▶ **HOW TO COMPLETE THIS TASK**: All lines below starting at the one that holds "orange light bulb: 10 -> 9" and ending at the one that holds "yellow marker: 2 -> 0" should be printed exactly, ends included. Pictures should not be printed, nor anything else.

▶ **MATERIAL SHOWN**:
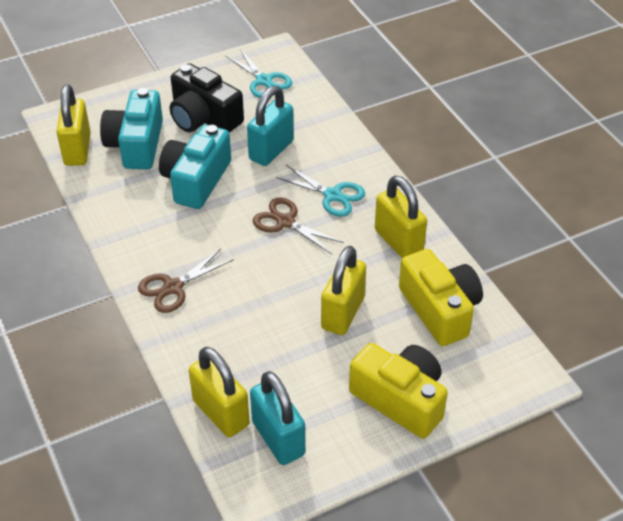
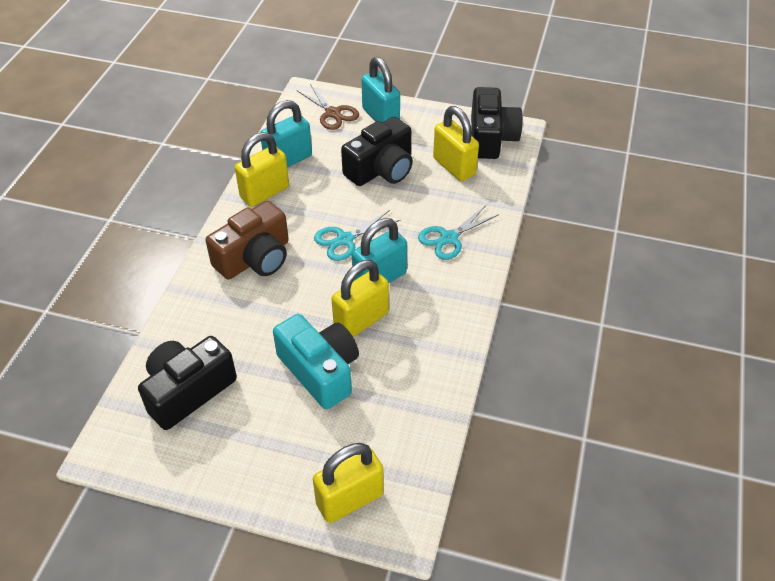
black camera: 1 -> 3
brown camera: 0 -> 1
brown scissors: 2 -> 1
turquoise camera: 2 -> 1
turquoise padlock: 2 -> 3
yellow camera: 2 -> 0

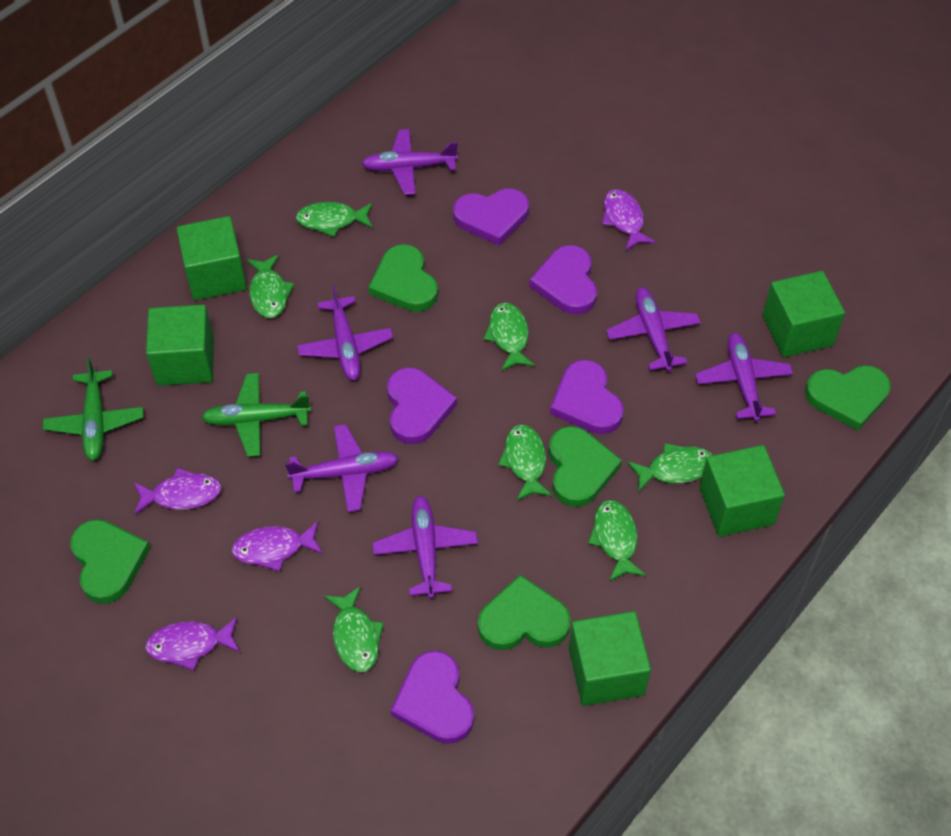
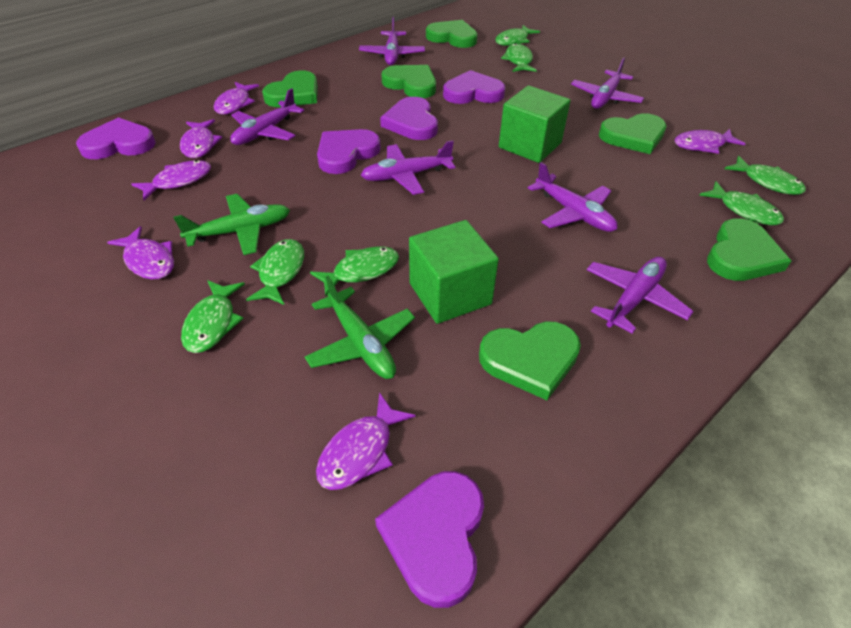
green cube: 5 -> 2
green heart: 5 -> 6
purple fish: 4 -> 6

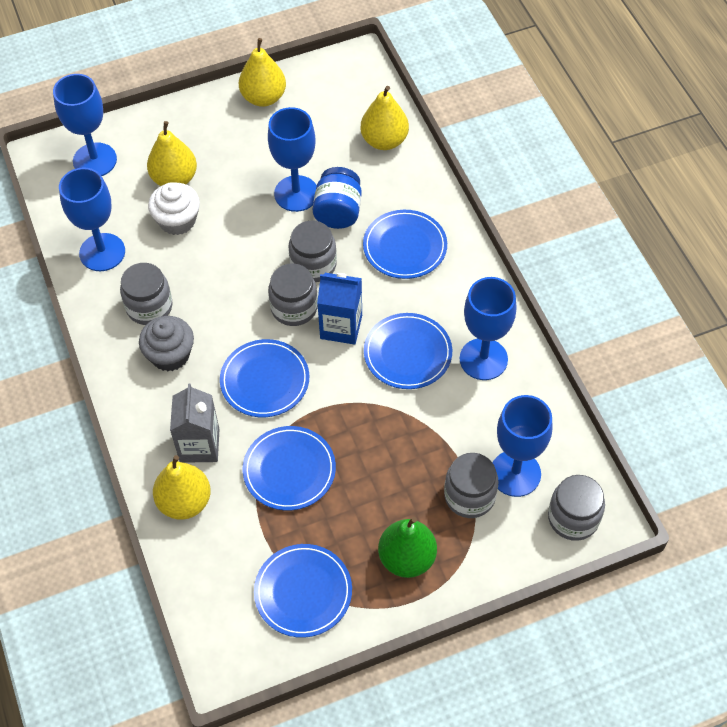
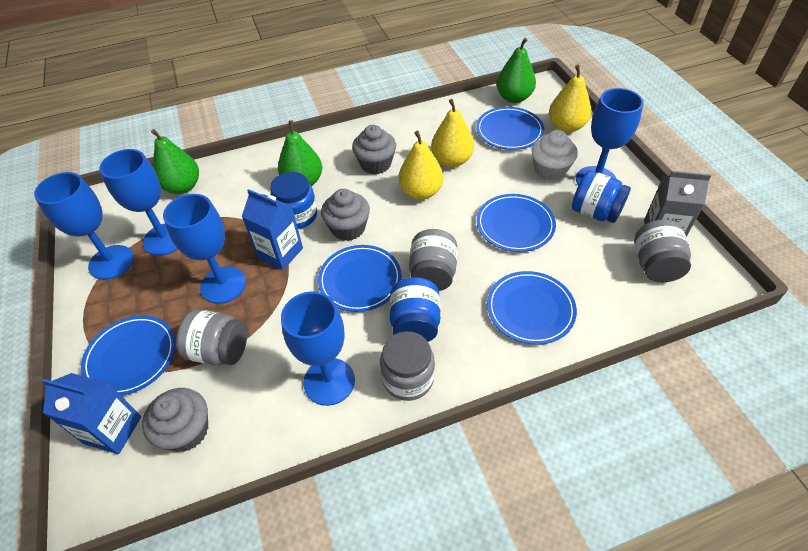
blue carton: 1 -> 2
blue jar: 1 -> 3
green pear: 1 -> 3
grey cupcake: 1 -> 3
grey jar: 5 -> 4
yellow pear: 4 -> 3

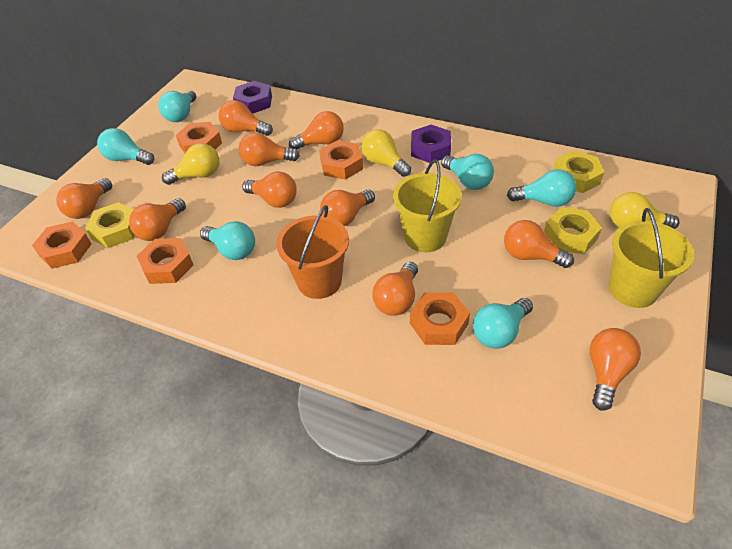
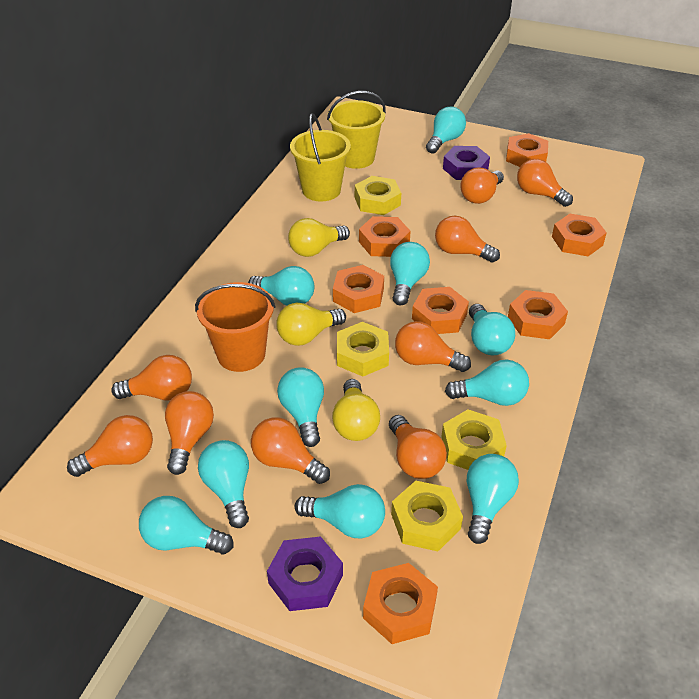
orange light bulb: 10 -> 9
orange nut: 5 -> 7
turquoise light bulb: 6 -> 10
yellow nut: 3 -> 4

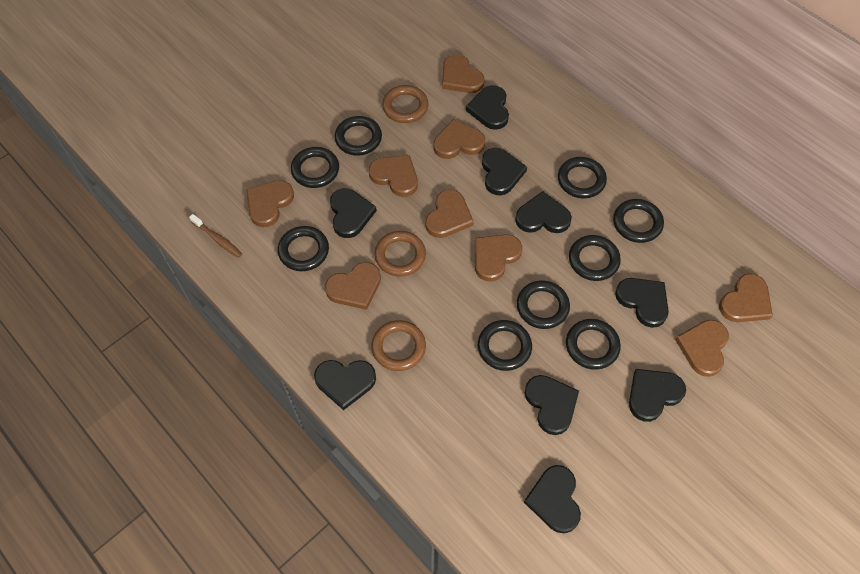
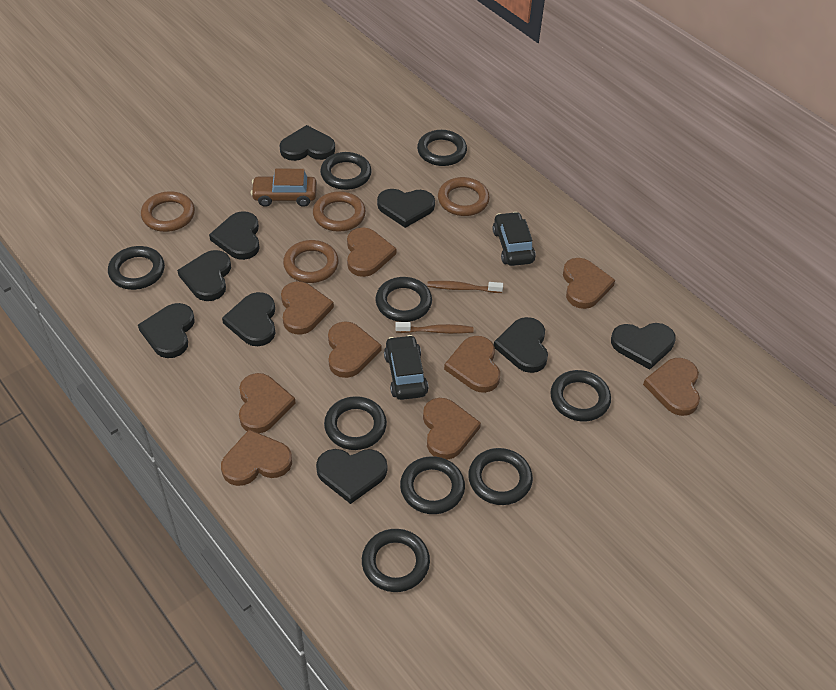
black car: 0 -> 2
brown car: 0 -> 1
brown ring: 3 -> 4
brown toothbrush: 1 -> 2

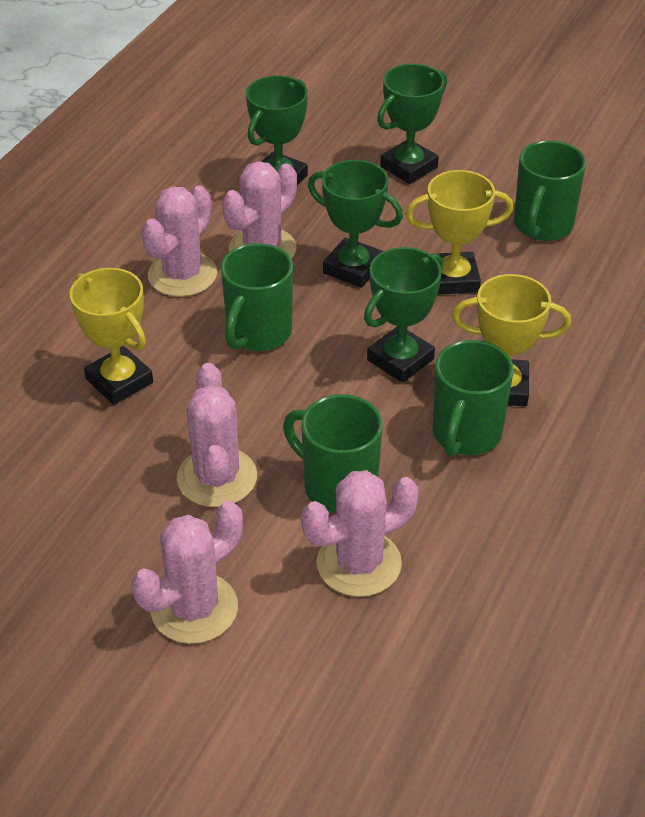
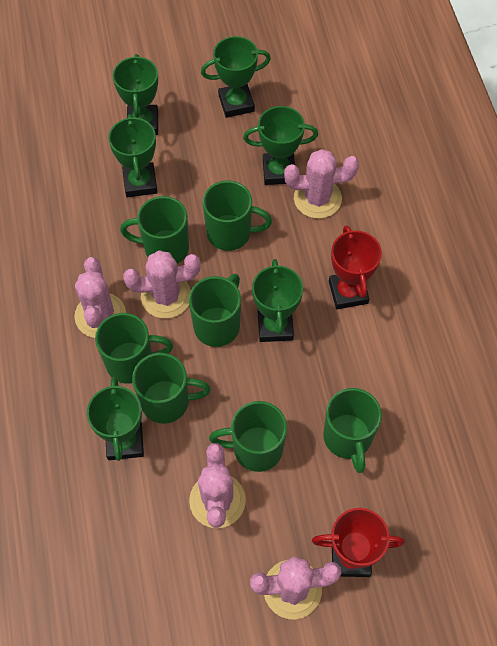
green mug: 4 -> 7
green trophy: 4 -> 6
red trophy: 0 -> 2
yellow trophy: 3 -> 0

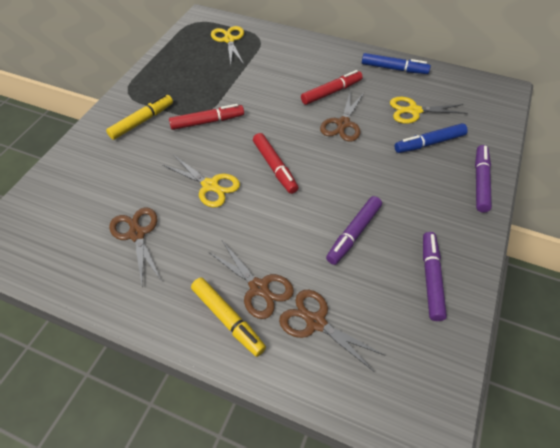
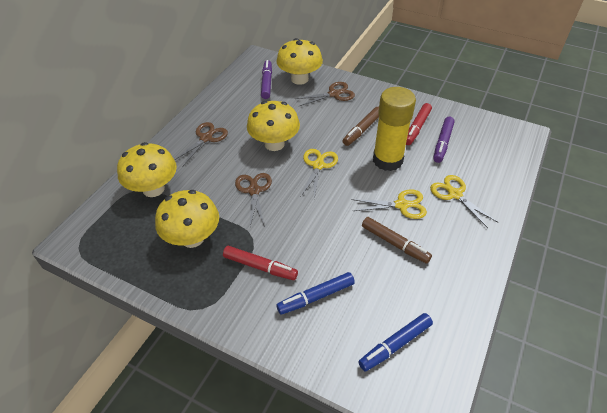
brown marker: 0 -> 2
brown scissors: 4 -> 3
purple marker: 3 -> 2
red marker: 3 -> 2
yellow glue stick: 0 -> 1
yellow marker: 2 -> 0
yellow mushroom: 0 -> 4

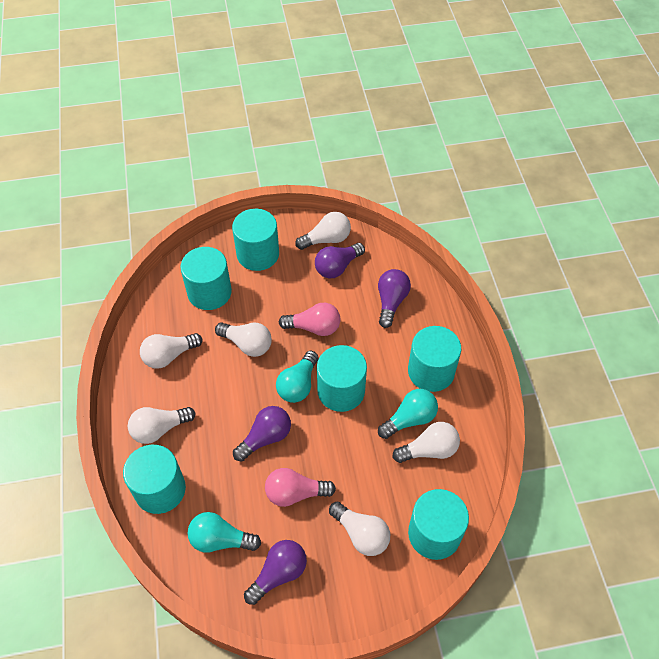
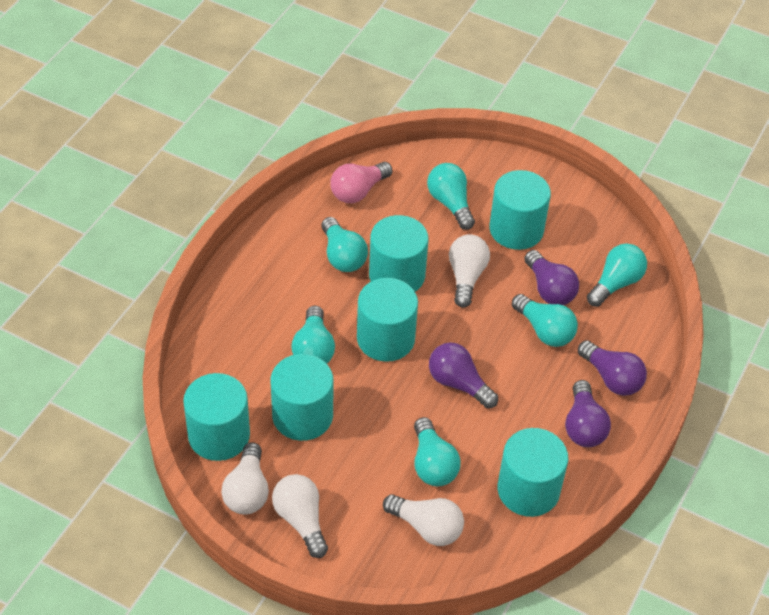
pink light bulb: 2 -> 1
turquoise light bulb: 3 -> 6
white light bulb: 6 -> 4

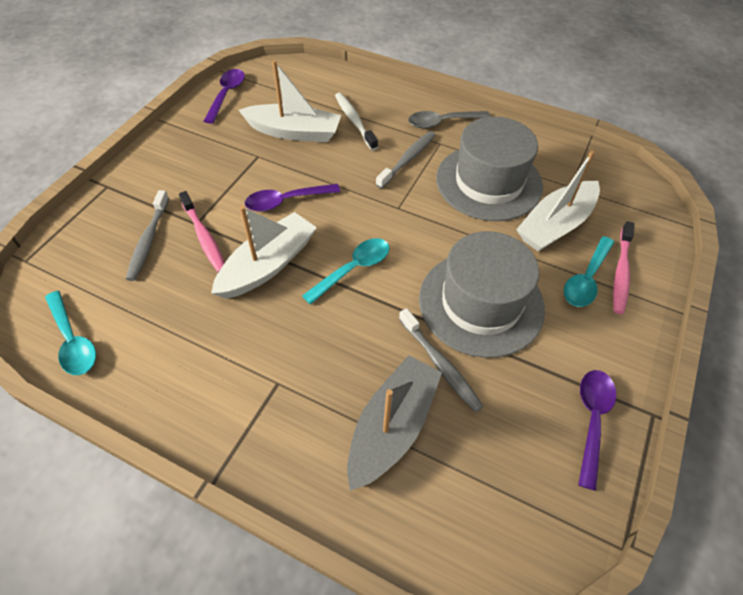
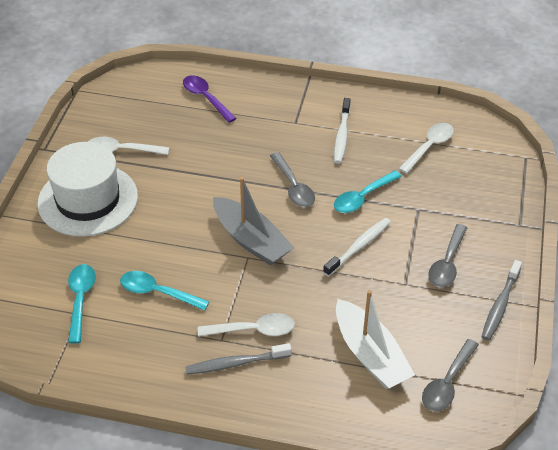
grey hat: 2 -> 0
grey spoon: 1 -> 3
grey toothbrush: 3 -> 2
pink toothbrush: 2 -> 0
purple spoon: 3 -> 1
white boat: 3 -> 1
white hat: 0 -> 1
white spoon: 0 -> 3
white toothbrush: 1 -> 2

▶ **SOLUTION BELOW**:
orange light bulb: 10 -> 9
orange nut: 5 -> 7
turquoise light bulb: 6 -> 10
yellow nut: 3 -> 4

black car: 0 -> 2
brown car: 0 -> 1
brown ring: 3 -> 4
brown toothbrush: 1 -> 2

green mug: 4 -> 7
green trophy: 4 -> 6
red trophy: 0 -> 2
yellow trophy: 3 -> 0

brown marker: 0 -> 2
brown scissors: 4 -> 3
purple marker: 3 -> 2
red marker: 3 -> 2
yellow glue stick: 0 -> 1
yellow marker: 2 -> 0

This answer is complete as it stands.